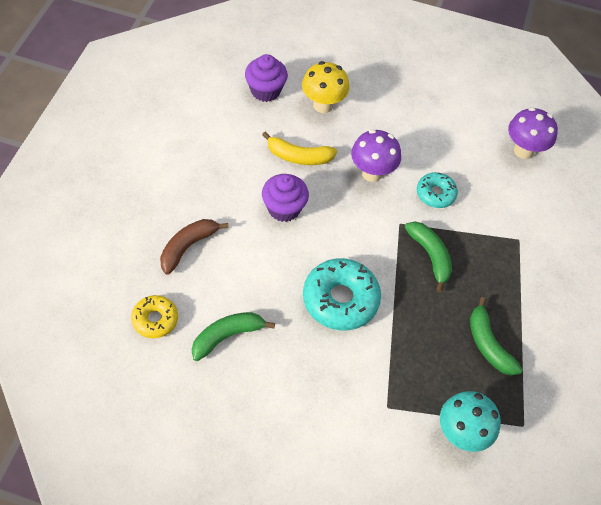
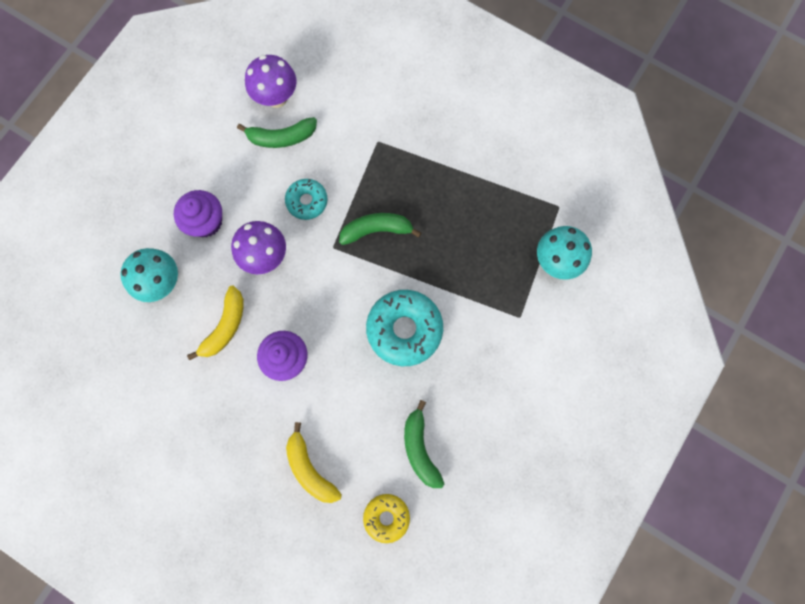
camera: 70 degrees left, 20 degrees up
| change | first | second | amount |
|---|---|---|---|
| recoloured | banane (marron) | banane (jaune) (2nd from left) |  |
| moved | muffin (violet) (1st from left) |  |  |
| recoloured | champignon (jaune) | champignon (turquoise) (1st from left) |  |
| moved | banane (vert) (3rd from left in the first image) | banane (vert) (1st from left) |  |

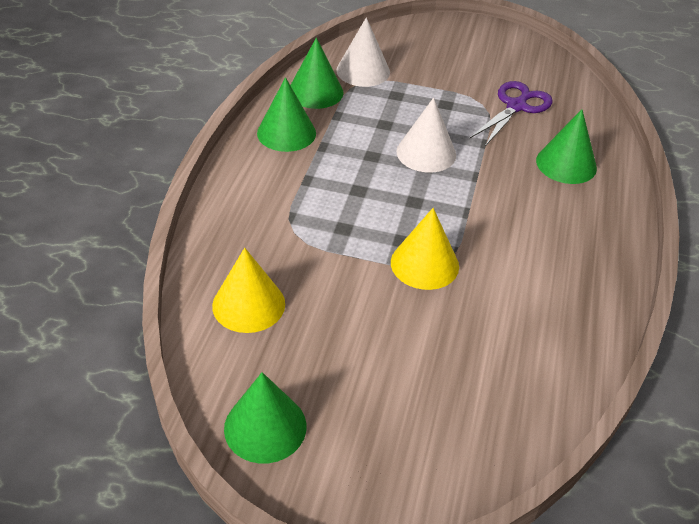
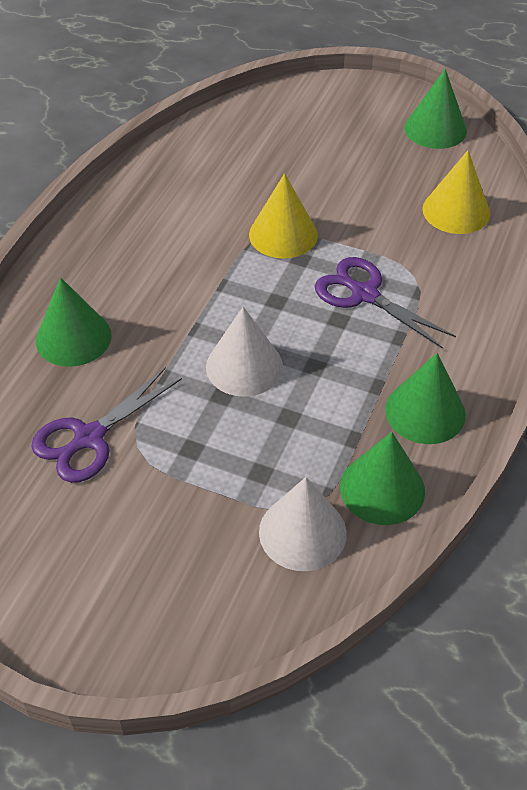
camera: 170 degrees left, 5 degrees up
| change | first | second | amount |
|---|---|---|---|
| added |  | ciseaux (violet) (2nd from left) |  |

•••••

YOUR ASSIGNMENT
All of the records above are to be copied exactly, minus the pictures.

ANSWER FOR THE TASK
camera: 70 degrees left, 20 degrees up
| change | first | second | amount |
|---|---|---|---|
| recoloured | banane (marron) | banane (jaune) (2nd from left) |  |
| moved | muffin (violet) (1st from left) |  |  |
| recoloured | champignon (jaune) | champignon (turquoise) (1st from left) |  |
| moved | banane (vert) (3rd from left in the first image) | banane (vert) (1st from left) |  |

camera: 170 degrees left, 5 degrees up
| change | first | second | amount |
|---|---|---|---|
| added |  | ciseaux (violet) (2nd from left) |  |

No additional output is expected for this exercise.